What the task requires: Looking through the listing, how many of its lines hold the word "dumbbell"? Answer with only the number.

Data for analysis:
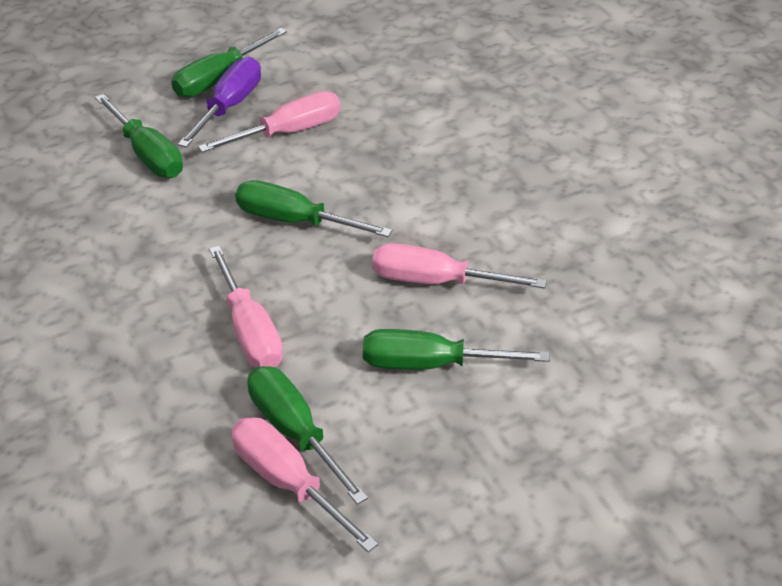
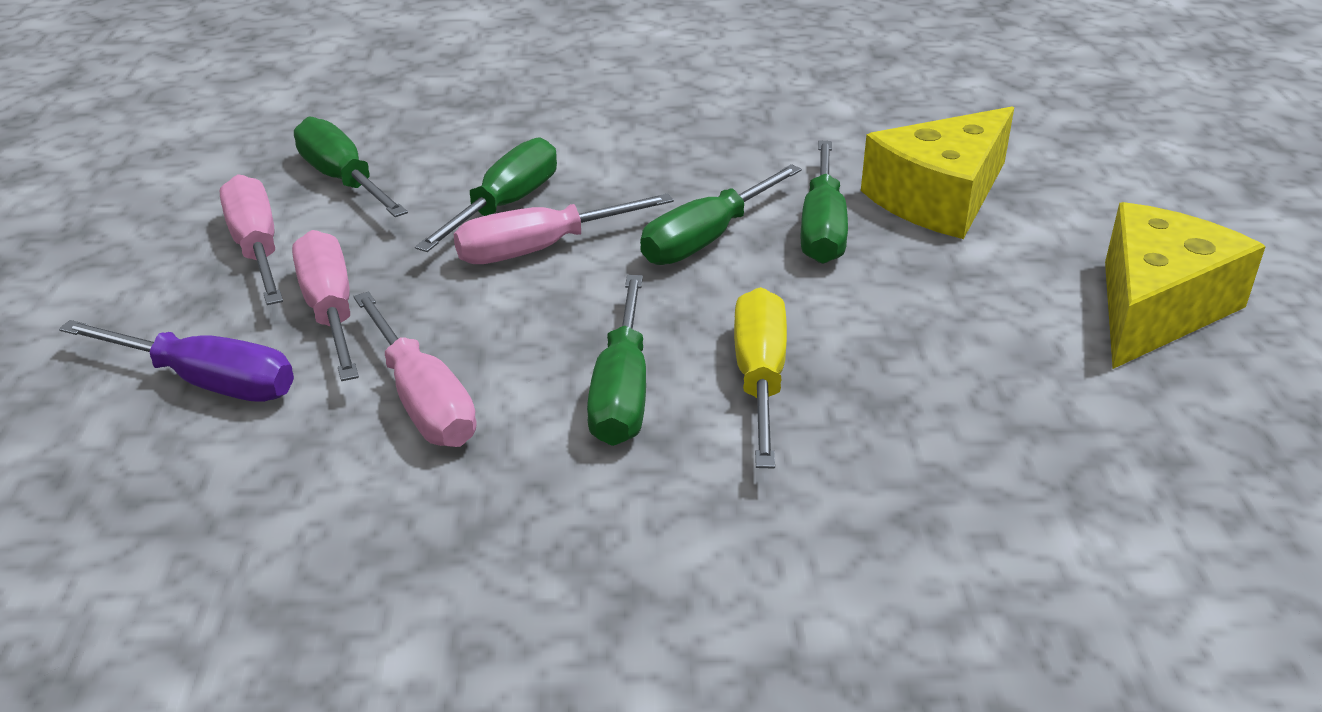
yellow cheese: 0 -> 2
yellow screwdriver: 0 -> 1

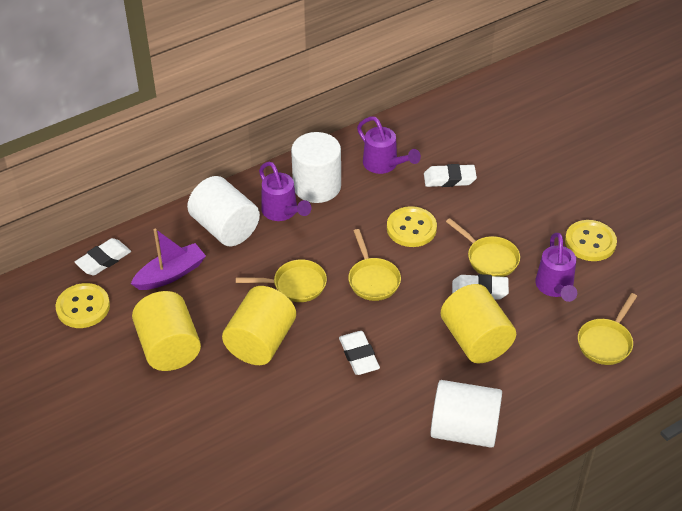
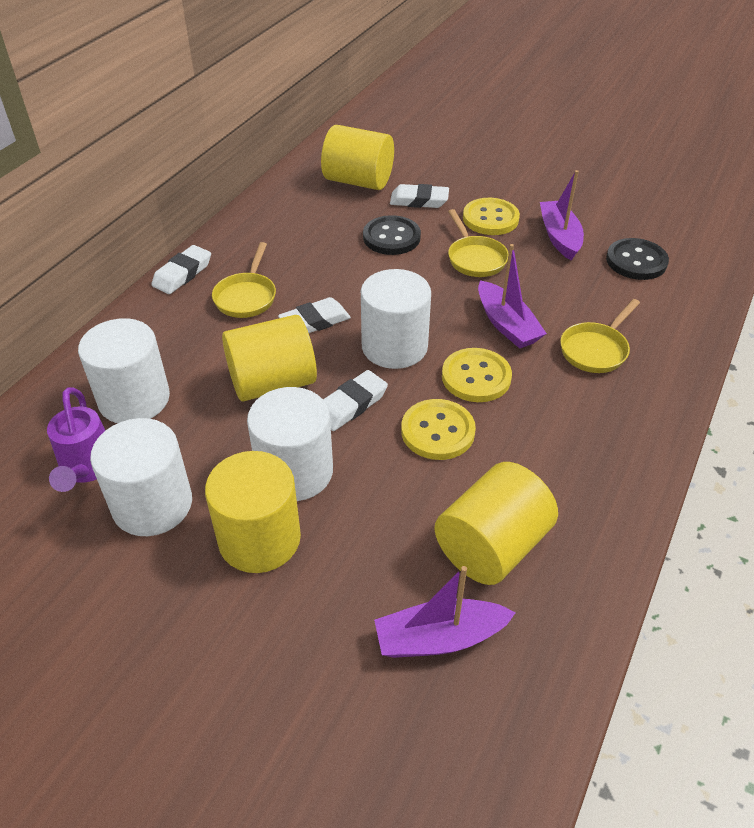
black button: 0 -> 2
purple boat: 1 -> 3
purple watering can: 3 -> 1
white cylinder: 3 -> 4
yellow cylinder: 3 -> 4
yellow pan: 4 -> 3

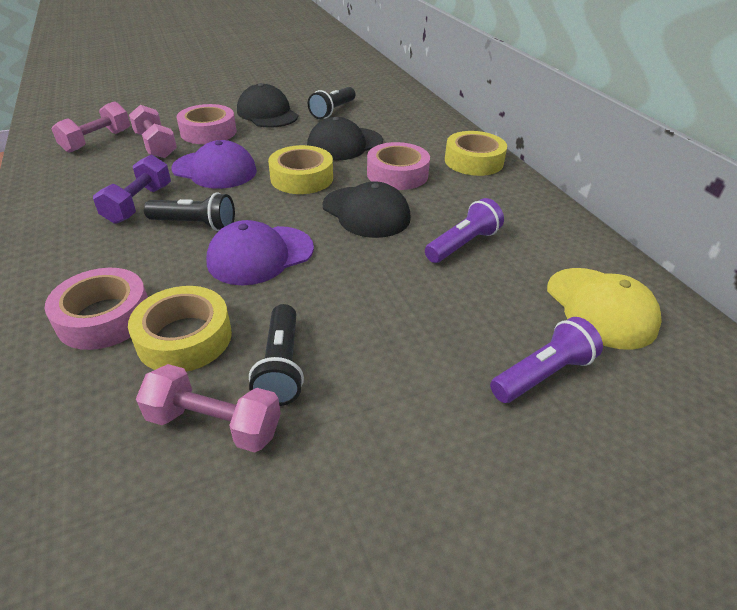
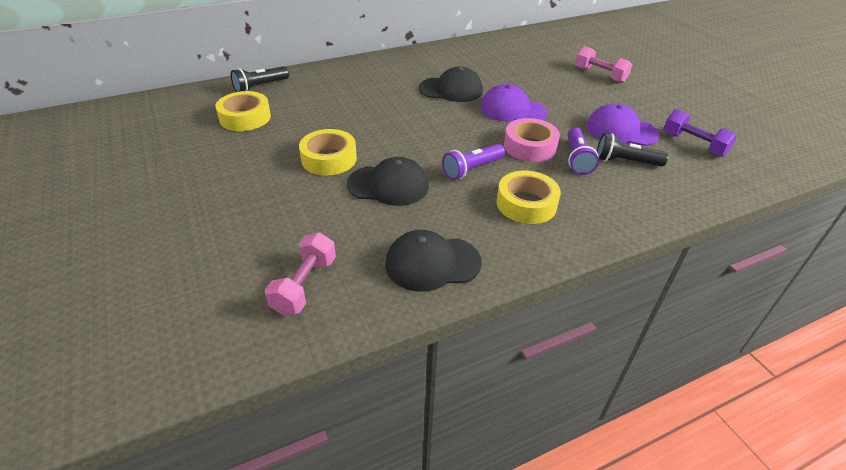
black flashlight: 3 -> 2
pink dumbbell: 3 -> 2
pink tape: 3 -> 1
yellow cap: 1 -> 0

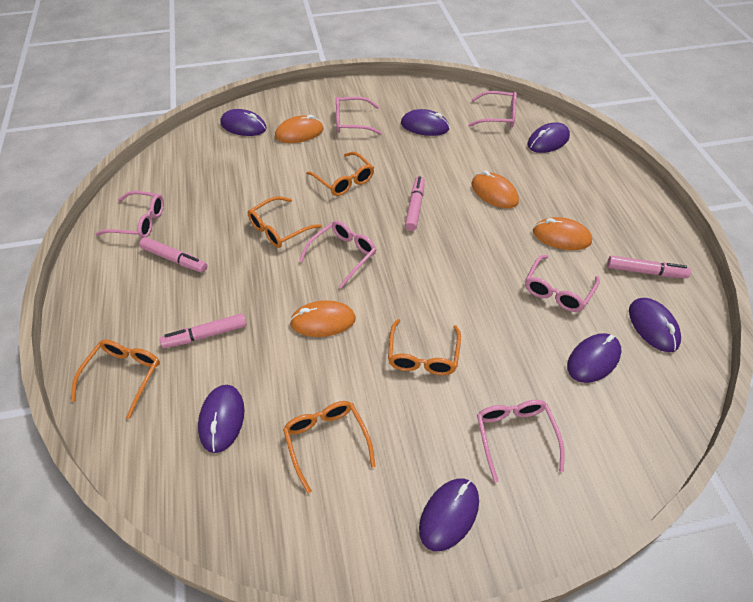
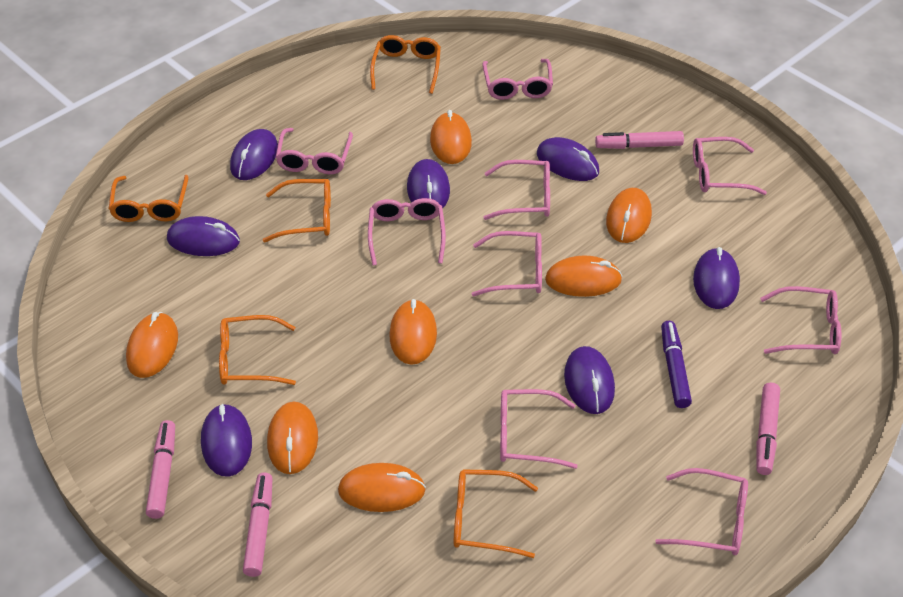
orange mouse: 4 -> 7
pink glasses: 6 -> 9
purple marker: 0 -> 1

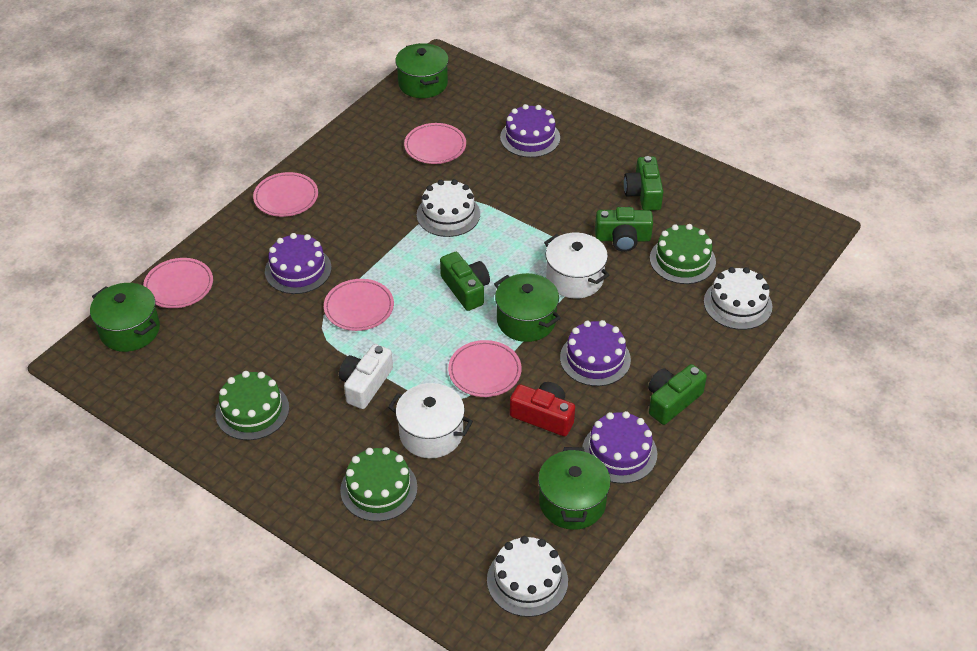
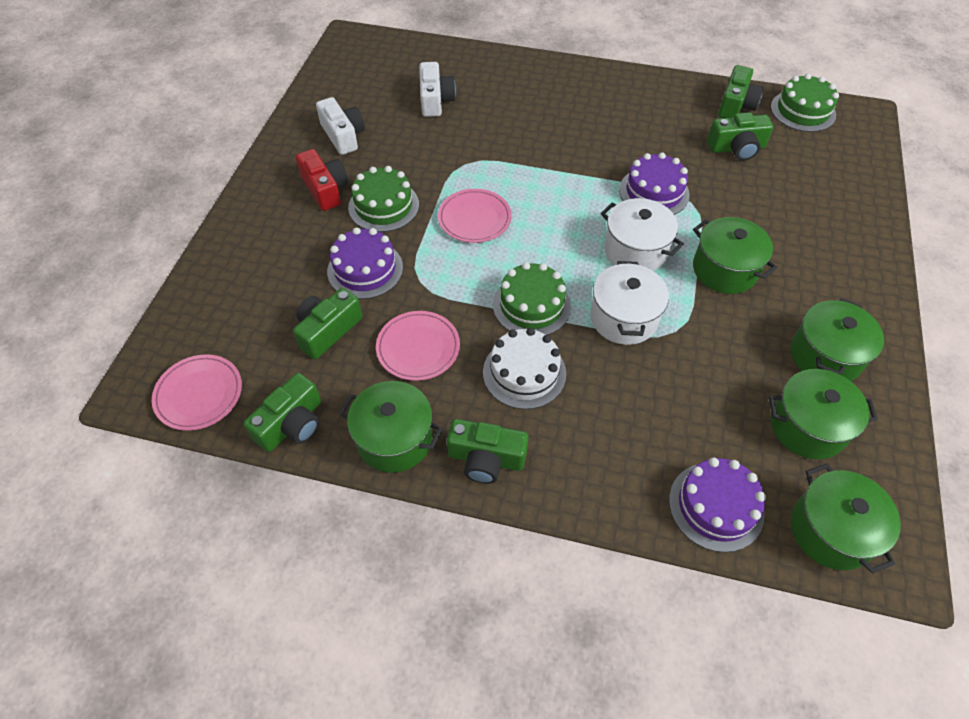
green camera: 4 -> 5
green pot: 4 -> 5
pink plate: 5 -> 3
purple cake: 4 -> 3
white cake: 3 -> 1
white camera: 1 -> 2

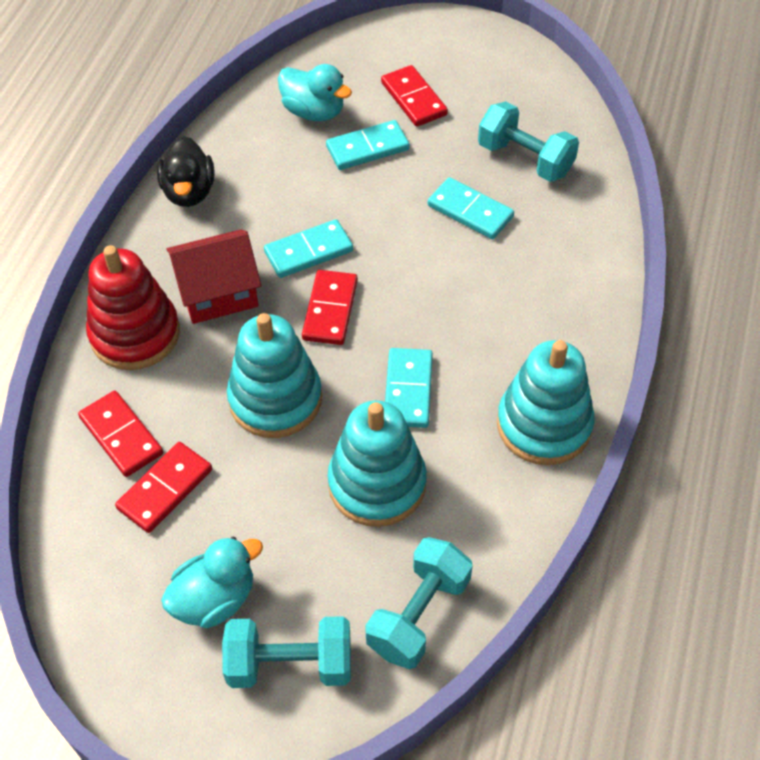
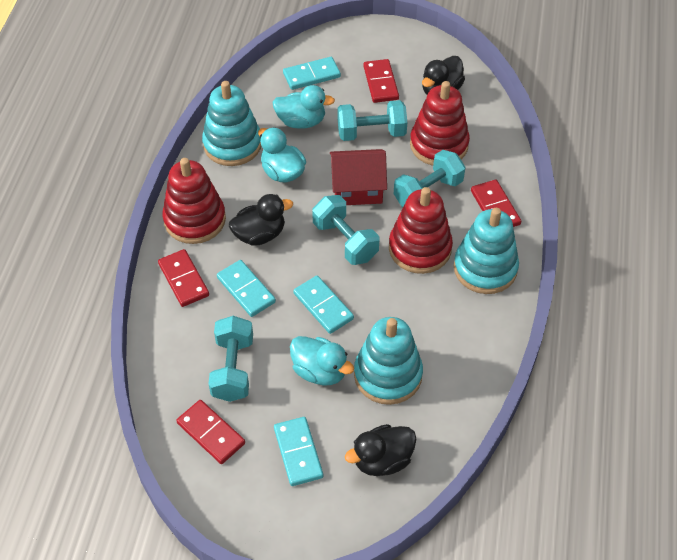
black duck: 1 -> 3
red stacking toy: 1 -> 3
turquoise duck: 2 -> 3
turquoise dumbbell: 3 -> 4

Solution for this task: 2